Search the listing for the string "gray". Copy every line that has it.

─── SUPPLIED ENTRIES ───

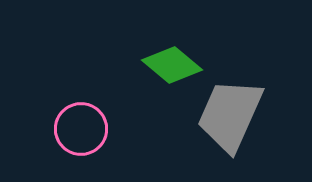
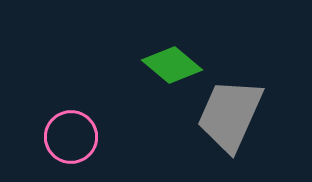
pink circle: moved 10 px left, 8 px down
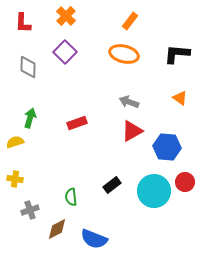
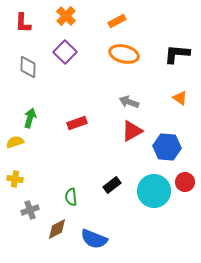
orange rectangle: moved 13 px left; rotated 24 degrees clockwise
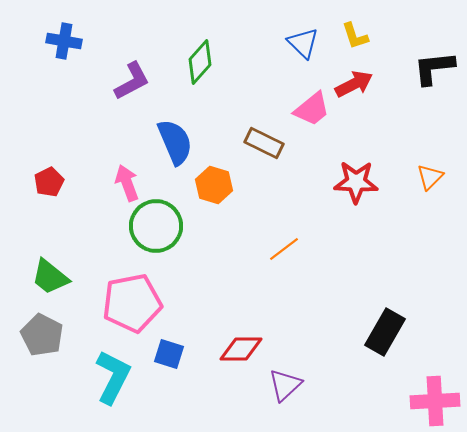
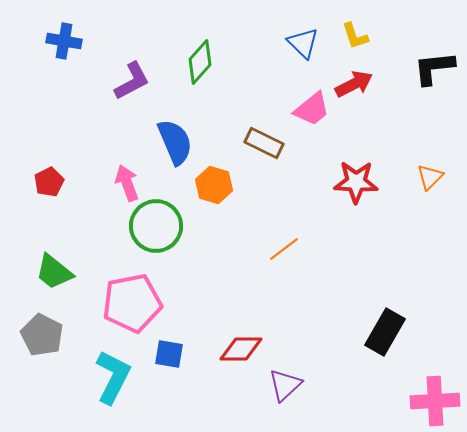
green trapezoid: moved 4 px right, 5 px up
blue square: rotated 8 degrees counterclockwise
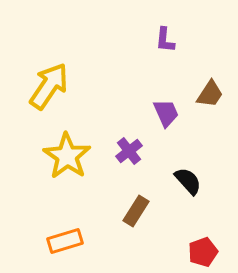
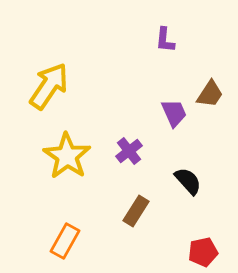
purple trapezoid: moved 8 px right
orange rectangle: rotated 44 degrees counterclockwise
red pentagon: rotated 8 degrees clockwise
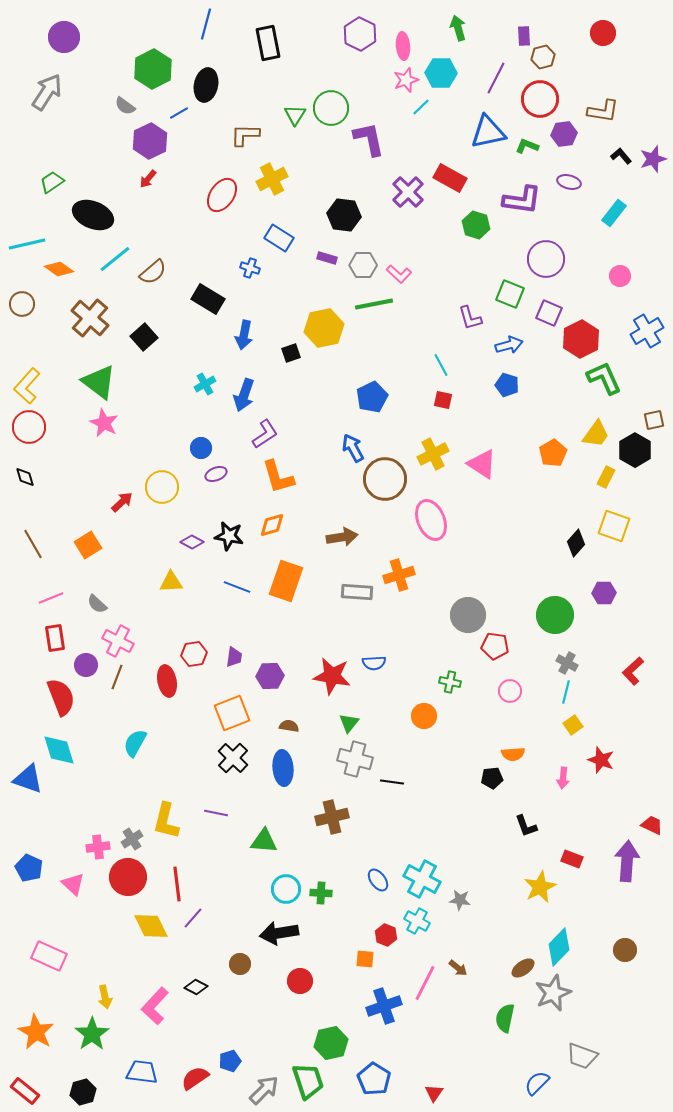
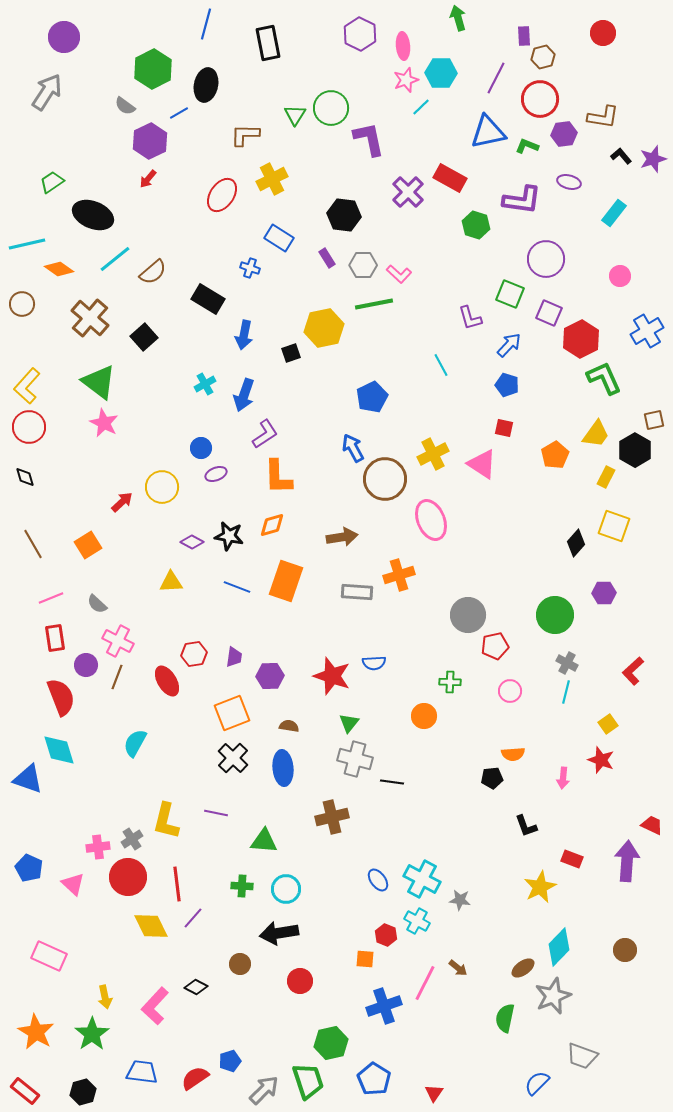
green arrow at (458, 28): moved 10 px up
brown L-shape at (603, 111): moved 6 px down
purple rectangle at (327, 258): rotated 42 degrees clockwise
blue arrow at (509, 345): rotated 32 degrees counterclockwise
red square at (443, 400): moved 61 px right, 28 px down
orange pentagon at (553, 453): moved 2 px right, 2 px down
orange L-shape at (278, 477): rotated 15 degrees clockwise
red pentagon at (495, 646): rotated 20 degrees counterclockwise
red star at (332, 676): rotated 9 degrees clockwise
red ellipse at (167, 681): rotated 20 degrees counterclockwise
green cross at (450, 682): rotated 10 degrees counterclockwise
yellow square at (573, 725): moved 35 px right, 1 px up
green cross at (321, 893): moved 79 px left, 7 px up
gray star at (553, 993): moved 3 px down
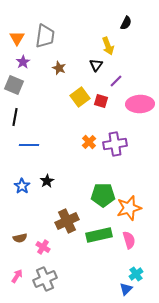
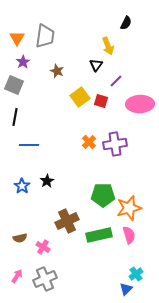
brown star: moved 2 px left, 3 px down
pink semicircle: moved 5 px up
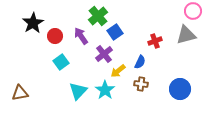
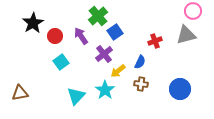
cyan triangle: moved 2 px left, 5 px down
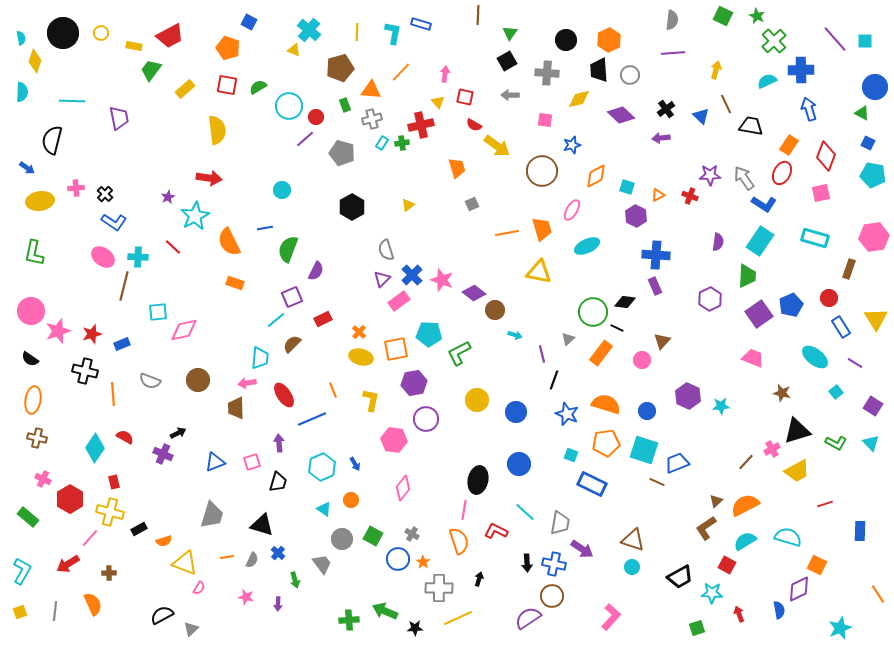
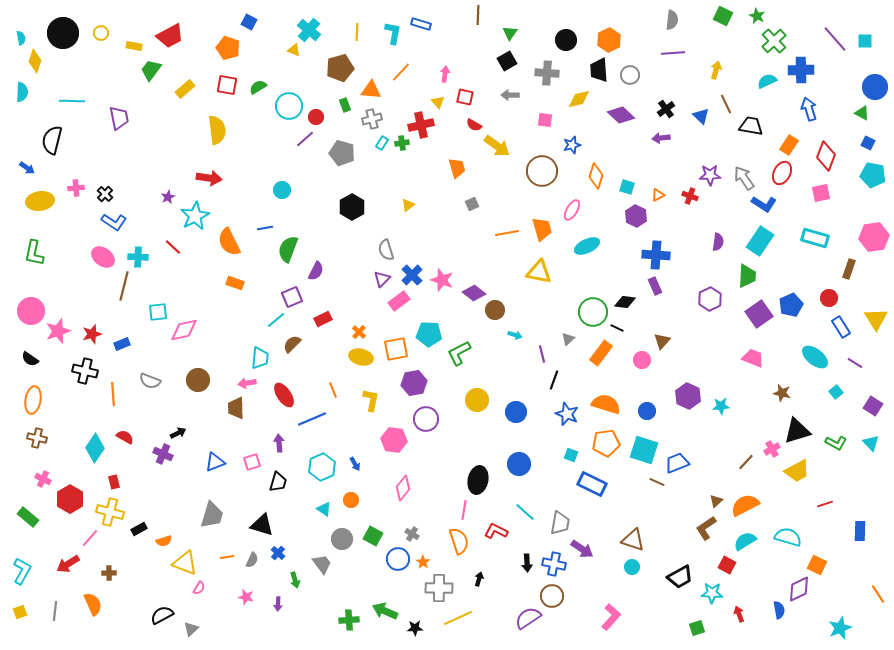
orange diamond at (596, 176): rotated 45 degrees counterclockwise
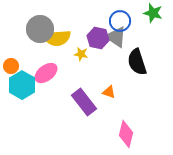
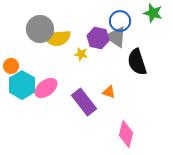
pink ellipse: moved 15 px down
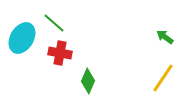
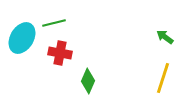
green line: rotated 55 degrees counterclockwise
yellow line: rotated 16 degrees counterclockwise
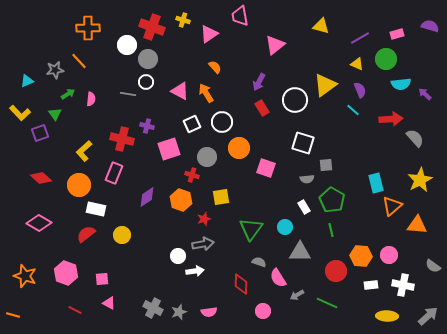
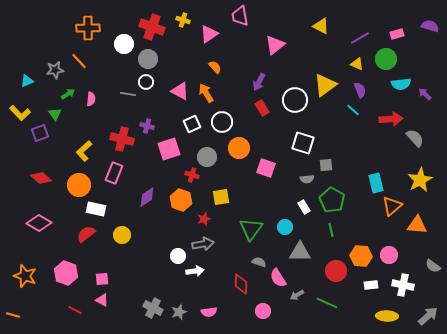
yellow triangle at (321, 26): rotated 12 degrees clockwise
white circle at (127, 45): moved 3 px left, 1 px up
pink triangle at (109, 303): moved 7 px left, 3 px up
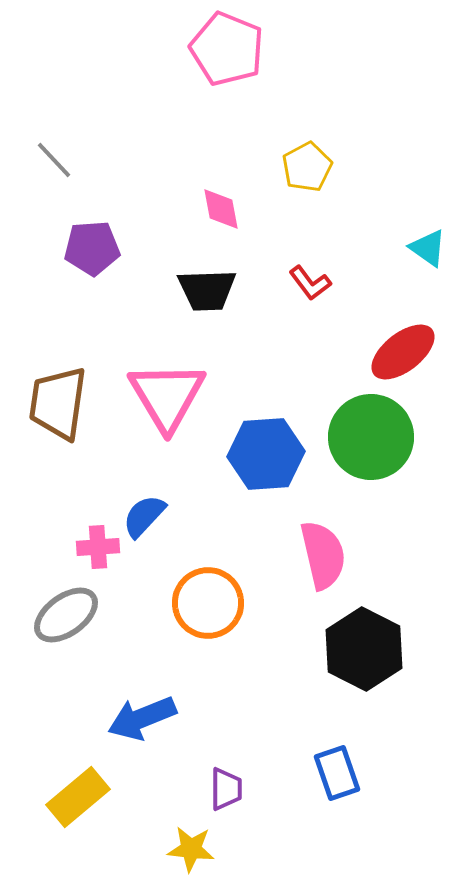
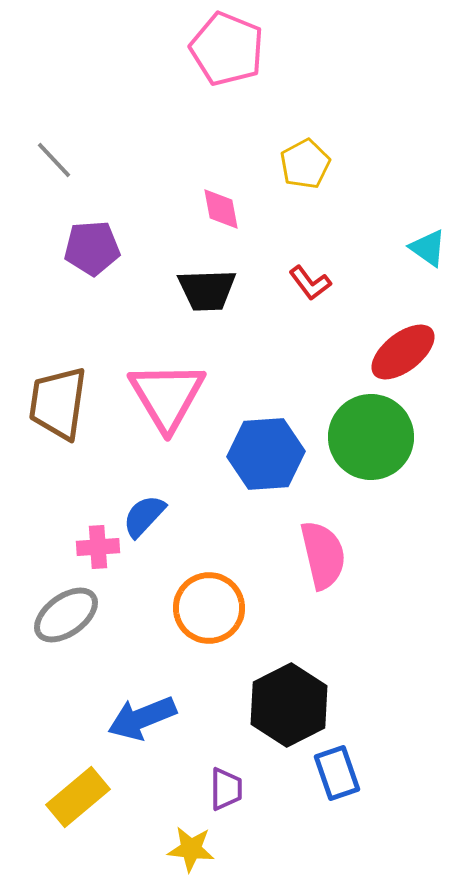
yellow pentagon: moved 2 px left, 3 px up
orange circle: moved 1 px right, 5 px down
black hexagon: moved 75 px left, 56 px down; rotated 6 degrees clockwise
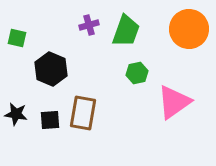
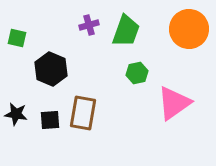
pink triangle: moved 1 px down
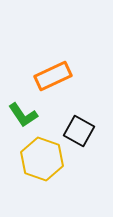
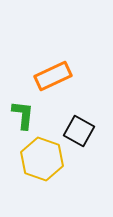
green L-shape: rotated 140 degrees counterclockwise
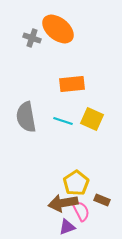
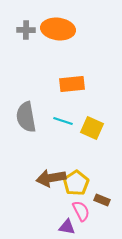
orange ellipse: rotated 32 degrees counterclockwise
gray cross: moved 6 px left, 8 px up; rotated 18 degrees counterclockwise
yellow square: moved 9 px down
brown arrow: moved 12 px left, 25 px up
purple triangle: rotated 30 degrees clockwise
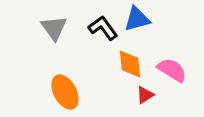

───

**ANSWER BOX:**
gray star at (553, 993): moved 3 px down
gray cross: moved 6 px left, 8 px up; rotated 18 degrees counterclockwise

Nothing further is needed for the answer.